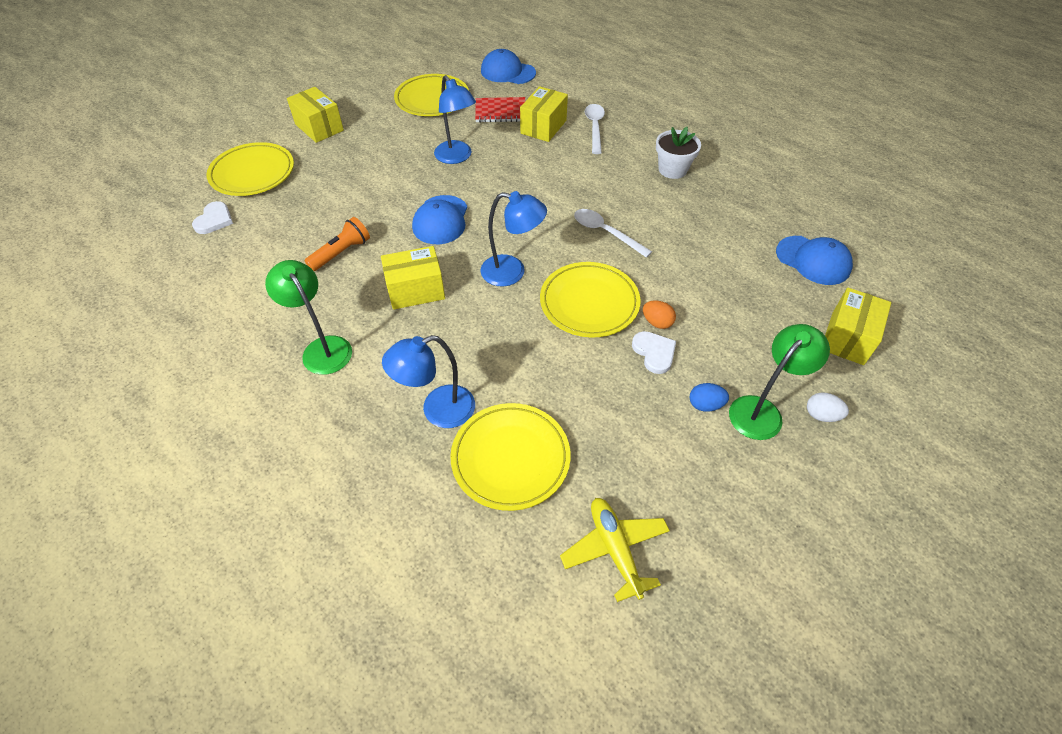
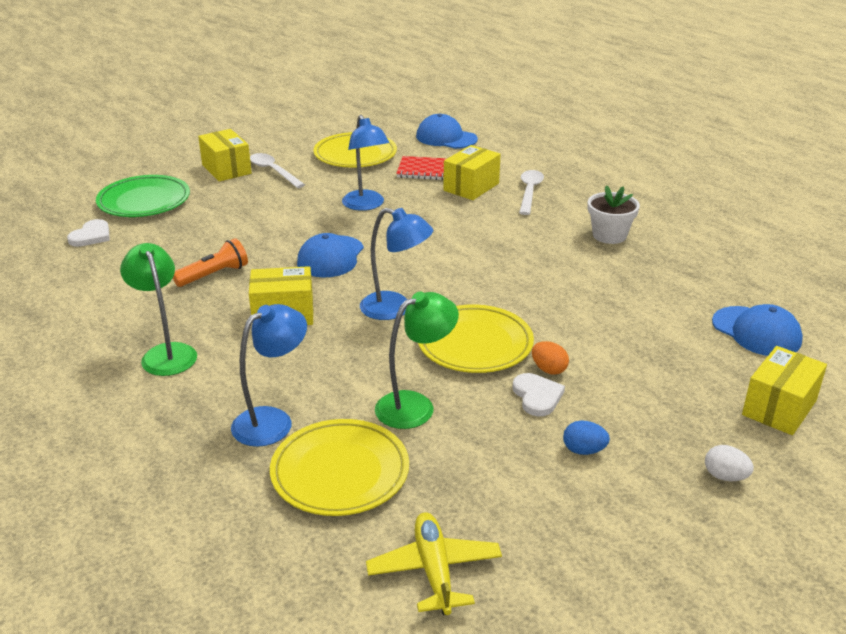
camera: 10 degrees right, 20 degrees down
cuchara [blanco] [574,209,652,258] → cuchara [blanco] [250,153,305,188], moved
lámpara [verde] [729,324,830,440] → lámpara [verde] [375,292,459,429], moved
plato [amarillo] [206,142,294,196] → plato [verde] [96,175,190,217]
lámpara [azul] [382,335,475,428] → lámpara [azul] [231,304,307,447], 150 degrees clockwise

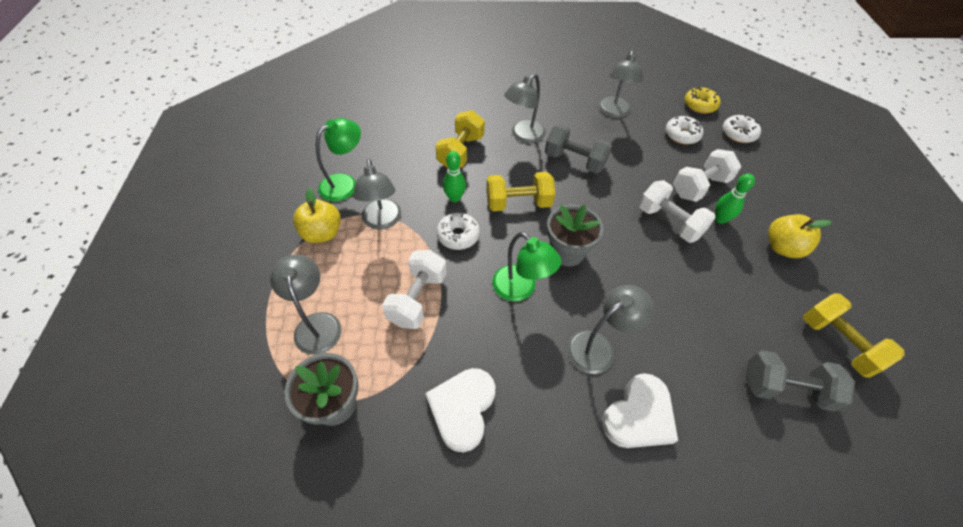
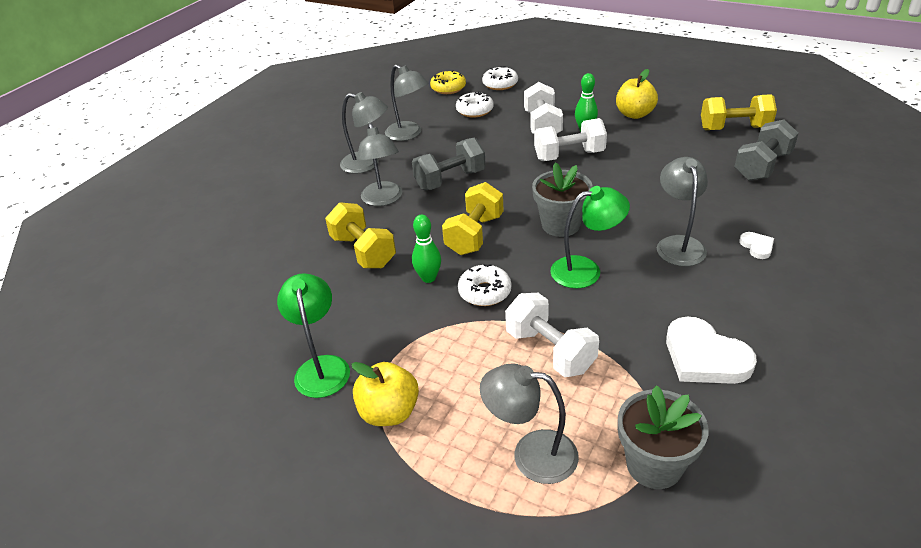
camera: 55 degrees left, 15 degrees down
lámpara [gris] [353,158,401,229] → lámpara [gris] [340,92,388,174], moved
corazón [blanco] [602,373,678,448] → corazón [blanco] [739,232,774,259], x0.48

• • •

◆ **Work instructions**: Exact wording is required throughout: write out all the records, but no pictures.

◆ **Result of this task**:
camera: 10 degrees right, 20 degrees down
cuchara [blanco] [574,209,652,258] → cuchara [blanco] [250,153,305,188], moved
lámpara [verde] [729,324,830,440] → lámpara [verde] [375,292,459,429], moved
plato [amarillo] [206,142,294,196] → plato [verde] [96,175,190,217]
lámpara [azul] [382,335,475,428] → lámpara [azul] [231,304,307,447], 150 degrees clockwise

camera: 55 degrees left, 15 degrees down
lámpara [gris] [353,158,401,229] → lámpara [gris] [340,92,388,174], moved
corazón [blanco] [602,373,678,448] → corazón [blanco] [739,232,774,259], x0.48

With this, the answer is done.